### [WHAT TO PRODUCE]
Transcribe the data below verbatim from the line with "camera: 80 degrees right, 5 degrees up" to the line with "(537, 601) = (651, 384): none -> grey wallet". Include both of those lines.

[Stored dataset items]
-*-*-
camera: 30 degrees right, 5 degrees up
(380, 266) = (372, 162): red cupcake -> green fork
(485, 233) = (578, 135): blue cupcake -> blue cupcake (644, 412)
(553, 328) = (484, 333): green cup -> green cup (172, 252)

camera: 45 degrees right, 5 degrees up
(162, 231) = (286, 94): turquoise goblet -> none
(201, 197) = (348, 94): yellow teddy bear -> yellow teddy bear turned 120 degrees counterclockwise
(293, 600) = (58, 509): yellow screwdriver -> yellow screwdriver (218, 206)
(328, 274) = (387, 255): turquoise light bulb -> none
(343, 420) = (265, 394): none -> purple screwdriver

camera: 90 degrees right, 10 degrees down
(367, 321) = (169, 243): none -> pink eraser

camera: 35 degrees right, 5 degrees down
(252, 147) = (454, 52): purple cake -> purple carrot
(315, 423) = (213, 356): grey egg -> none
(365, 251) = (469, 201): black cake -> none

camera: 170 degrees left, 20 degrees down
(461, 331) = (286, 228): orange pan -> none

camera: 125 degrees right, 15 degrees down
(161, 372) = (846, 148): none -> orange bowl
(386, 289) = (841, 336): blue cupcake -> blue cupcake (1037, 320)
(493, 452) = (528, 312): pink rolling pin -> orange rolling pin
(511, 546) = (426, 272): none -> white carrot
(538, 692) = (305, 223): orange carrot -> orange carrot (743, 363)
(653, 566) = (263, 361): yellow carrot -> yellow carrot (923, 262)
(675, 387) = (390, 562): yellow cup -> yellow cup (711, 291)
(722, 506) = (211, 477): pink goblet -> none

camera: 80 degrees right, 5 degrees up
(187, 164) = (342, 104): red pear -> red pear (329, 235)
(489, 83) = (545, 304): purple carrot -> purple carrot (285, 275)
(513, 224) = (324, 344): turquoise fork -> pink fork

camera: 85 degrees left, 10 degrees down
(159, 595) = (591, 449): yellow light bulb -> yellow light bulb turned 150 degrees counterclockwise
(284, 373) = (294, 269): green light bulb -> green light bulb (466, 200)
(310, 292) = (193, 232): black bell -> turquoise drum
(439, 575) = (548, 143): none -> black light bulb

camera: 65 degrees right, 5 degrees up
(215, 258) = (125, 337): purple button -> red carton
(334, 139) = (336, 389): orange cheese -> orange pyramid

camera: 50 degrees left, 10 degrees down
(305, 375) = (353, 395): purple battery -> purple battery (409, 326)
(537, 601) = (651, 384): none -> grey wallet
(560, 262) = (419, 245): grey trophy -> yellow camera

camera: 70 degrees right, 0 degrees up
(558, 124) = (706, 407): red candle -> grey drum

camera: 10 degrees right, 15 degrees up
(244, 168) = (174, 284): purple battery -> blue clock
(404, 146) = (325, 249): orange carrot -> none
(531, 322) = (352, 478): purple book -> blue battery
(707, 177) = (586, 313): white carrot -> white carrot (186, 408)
-*-*-
### [RESPONSE BELOW]
camera: 80 degrees right, 5 degrees up
(187, 164) = (342, 104): red pear -> red pear (329, 235)
(489, 83) = (545, 304): purple carrot -> purple carrot (285, 275)
(513, 224) = (324, 344): turquoise fork -> pink fork

camera: 85 degrees left, 10 degrees down
(159, 595) = (591, 449): yellow light bulb -> yellow light bulb turned 150 degrees counterclockwise
(284, 373) = (294, 269): green light bulb -> green light bulb (466, 200)
(310, 292) = (193, 232): black bell -> turquoise drum
(439, 575) = (548, 143): none -> black light bulb

camera: 65 degrees right, 5 degrees up
(215, 258) = (125, 337): purple button -> red carton
(334, 139) = (336, 389): orange cheese -> orange pyramid

camera: 50 degrees left, 10 degrees down
(305, 375) = (353, 395): purple battery -> purple battery (409, 326)
(537, 601) = (651, 384): none -> grey wallet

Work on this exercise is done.